• EXERCISE GOAL
Search the data below, and report every line in which "blue" occurs.

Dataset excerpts
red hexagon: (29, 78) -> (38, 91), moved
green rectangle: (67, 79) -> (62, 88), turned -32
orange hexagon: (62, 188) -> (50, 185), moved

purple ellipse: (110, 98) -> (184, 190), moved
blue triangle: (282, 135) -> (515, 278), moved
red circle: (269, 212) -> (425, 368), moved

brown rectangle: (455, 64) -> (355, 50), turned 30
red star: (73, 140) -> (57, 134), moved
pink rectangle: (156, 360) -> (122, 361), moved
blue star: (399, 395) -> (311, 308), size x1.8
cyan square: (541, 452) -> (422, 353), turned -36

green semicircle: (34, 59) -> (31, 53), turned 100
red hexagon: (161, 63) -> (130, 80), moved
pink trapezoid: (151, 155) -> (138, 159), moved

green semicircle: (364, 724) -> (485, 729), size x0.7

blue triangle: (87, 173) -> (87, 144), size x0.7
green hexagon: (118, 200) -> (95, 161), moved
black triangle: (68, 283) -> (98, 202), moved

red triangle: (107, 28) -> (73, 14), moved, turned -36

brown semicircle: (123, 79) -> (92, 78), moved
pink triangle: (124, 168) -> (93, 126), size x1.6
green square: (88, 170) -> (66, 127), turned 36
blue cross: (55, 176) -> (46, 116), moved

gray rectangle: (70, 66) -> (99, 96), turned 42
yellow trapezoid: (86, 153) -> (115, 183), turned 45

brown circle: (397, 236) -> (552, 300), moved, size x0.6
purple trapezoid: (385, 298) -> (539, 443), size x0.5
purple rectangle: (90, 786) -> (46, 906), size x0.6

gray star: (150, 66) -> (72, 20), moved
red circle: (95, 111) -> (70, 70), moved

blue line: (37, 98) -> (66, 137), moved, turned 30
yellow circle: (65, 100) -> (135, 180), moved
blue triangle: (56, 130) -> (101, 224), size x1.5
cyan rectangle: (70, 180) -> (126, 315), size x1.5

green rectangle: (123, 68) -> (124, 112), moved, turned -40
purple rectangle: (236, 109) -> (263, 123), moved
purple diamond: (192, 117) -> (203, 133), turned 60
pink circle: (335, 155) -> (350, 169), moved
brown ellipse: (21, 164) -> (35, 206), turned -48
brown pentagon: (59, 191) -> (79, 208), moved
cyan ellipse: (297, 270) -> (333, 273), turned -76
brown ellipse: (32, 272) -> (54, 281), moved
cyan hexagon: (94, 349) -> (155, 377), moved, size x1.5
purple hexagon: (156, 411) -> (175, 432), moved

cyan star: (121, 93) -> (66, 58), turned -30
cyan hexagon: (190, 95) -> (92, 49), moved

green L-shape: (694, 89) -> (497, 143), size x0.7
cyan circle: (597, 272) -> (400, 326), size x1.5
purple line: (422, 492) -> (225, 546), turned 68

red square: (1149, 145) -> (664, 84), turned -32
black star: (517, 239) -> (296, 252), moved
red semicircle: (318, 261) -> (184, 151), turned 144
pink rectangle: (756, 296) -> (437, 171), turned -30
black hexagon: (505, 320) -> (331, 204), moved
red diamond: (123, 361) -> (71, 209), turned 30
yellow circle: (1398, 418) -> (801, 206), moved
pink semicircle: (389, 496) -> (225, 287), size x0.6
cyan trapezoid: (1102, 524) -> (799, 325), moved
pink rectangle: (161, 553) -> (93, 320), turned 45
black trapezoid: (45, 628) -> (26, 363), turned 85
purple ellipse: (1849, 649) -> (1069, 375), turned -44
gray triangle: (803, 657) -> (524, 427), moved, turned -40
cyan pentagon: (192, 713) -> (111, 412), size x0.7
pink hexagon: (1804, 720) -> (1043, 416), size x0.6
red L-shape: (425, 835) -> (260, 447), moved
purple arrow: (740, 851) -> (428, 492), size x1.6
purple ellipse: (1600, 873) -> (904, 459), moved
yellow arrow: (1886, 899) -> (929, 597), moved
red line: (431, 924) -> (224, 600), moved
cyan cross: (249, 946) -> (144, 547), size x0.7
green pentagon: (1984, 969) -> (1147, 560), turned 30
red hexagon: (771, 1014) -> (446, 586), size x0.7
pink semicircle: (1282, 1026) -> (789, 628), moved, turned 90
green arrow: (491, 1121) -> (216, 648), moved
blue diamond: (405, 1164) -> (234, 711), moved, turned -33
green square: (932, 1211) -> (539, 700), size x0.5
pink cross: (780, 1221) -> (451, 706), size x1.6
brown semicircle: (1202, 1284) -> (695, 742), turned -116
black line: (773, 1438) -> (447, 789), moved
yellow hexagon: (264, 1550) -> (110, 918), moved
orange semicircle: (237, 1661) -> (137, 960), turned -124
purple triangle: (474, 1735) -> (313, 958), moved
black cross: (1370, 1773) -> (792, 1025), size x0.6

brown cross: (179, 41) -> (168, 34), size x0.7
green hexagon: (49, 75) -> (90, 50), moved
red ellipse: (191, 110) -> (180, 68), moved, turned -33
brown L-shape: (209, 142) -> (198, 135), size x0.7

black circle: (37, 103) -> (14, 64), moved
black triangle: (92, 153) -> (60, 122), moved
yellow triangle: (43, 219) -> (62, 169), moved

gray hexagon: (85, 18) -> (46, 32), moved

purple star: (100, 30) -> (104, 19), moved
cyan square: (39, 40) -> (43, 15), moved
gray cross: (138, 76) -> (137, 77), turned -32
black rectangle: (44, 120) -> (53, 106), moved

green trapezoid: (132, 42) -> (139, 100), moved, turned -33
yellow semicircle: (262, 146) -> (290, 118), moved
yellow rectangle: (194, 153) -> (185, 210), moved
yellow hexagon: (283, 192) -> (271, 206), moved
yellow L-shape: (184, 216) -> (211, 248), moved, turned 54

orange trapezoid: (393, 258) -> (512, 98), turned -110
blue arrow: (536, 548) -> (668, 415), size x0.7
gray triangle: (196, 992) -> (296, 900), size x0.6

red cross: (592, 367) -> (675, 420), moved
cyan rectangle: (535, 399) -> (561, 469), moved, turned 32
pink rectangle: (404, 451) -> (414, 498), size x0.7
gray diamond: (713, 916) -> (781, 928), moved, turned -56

• TASK RESULT
blue triangle: (282, 135) -> (515, 278), moved
blue star: (399, 395) -> (311, 308), size x1.8
blue triangle: (87, 173) -> (87, 144), size x0.7
blue cross: (55, 176) -> (46, 116), moved
blue line: (37, 98) -> (66, 137), moved, turned 30
blue triangle: (56, 130) -> (101, 224), size x1.5
blue diamond: (405, 1164) -> (234, 711), moved, turned -33
blue arrow: (536, 548) -> (668, 415), size x0.7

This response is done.